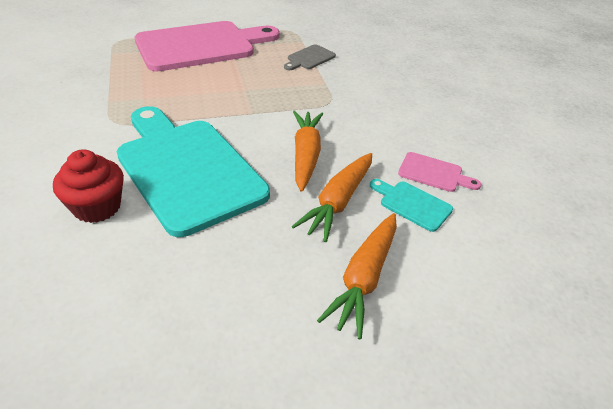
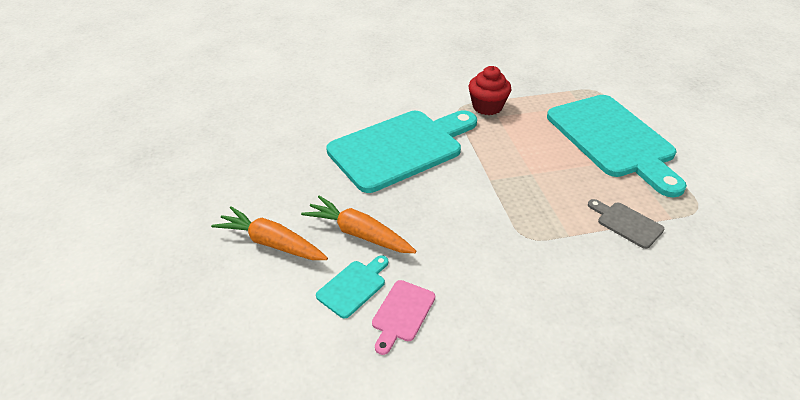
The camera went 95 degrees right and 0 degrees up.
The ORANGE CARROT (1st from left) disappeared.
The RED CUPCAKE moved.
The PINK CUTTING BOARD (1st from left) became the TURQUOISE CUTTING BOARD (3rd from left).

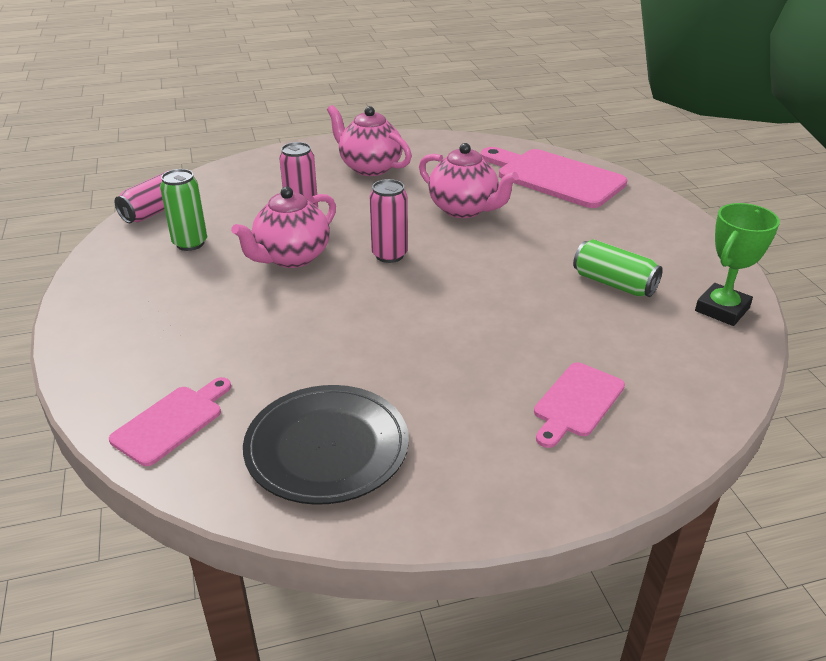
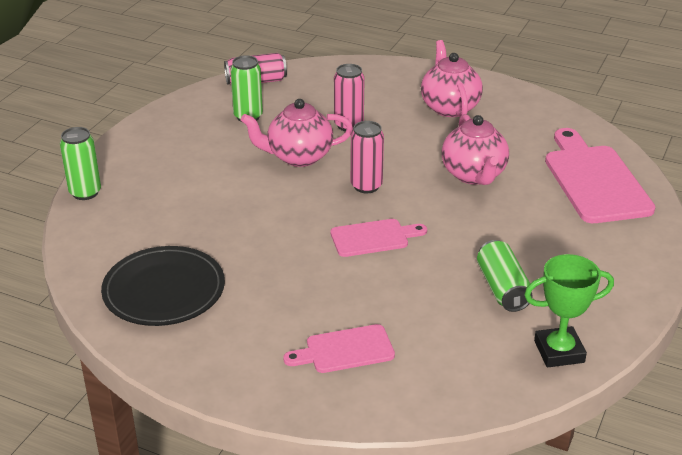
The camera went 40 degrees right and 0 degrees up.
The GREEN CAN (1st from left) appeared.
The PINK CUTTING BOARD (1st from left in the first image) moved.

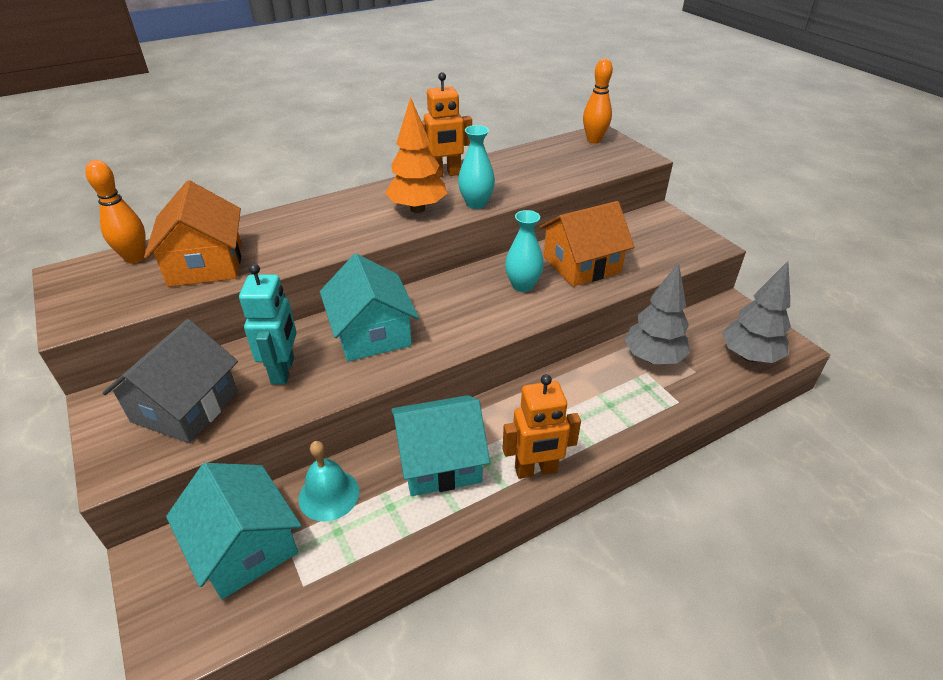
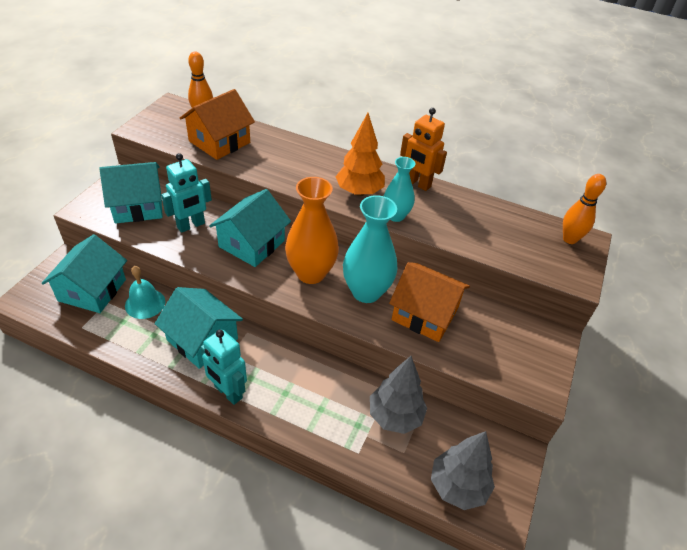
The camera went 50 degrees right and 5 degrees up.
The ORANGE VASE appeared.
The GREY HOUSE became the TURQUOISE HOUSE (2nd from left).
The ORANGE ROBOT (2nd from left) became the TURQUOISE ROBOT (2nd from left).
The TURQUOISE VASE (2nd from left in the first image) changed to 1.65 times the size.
____________
• _WHAT THE TASK ASKS_
Without the pictures, reproduce every entry exactly as written.

• _OUTPUT OF THE EXERCISE_
The camera went 95 degrees right and 0 degrees up.
The ORANGE CARROT (1st from left) disappeared.
The RED CUPCAKE moved.
The PINK CUTTING BOARD (1st from left) became the TURQUOISE CUTTING BOARD (3rd from left).

The camera went 40 degrees right and 0 degrees up.
The GREEN CAN (1st from left) appeared.
The PINK CUTTING BOARD (1st from left in the first image) moved.

The camera went 50 degrees right and 5 degrees up.
The ORANGE VASE appeared.
The GREY HOUSE became the TURQUOISE HOUSE (2nd from left).
The ORANGE ROBOT (2nd from left) became the TURQUOISE ROBOT (2nd from left).
The TURQUOISE VASE (2nd from left in the first image) changed to 1.65 times the size.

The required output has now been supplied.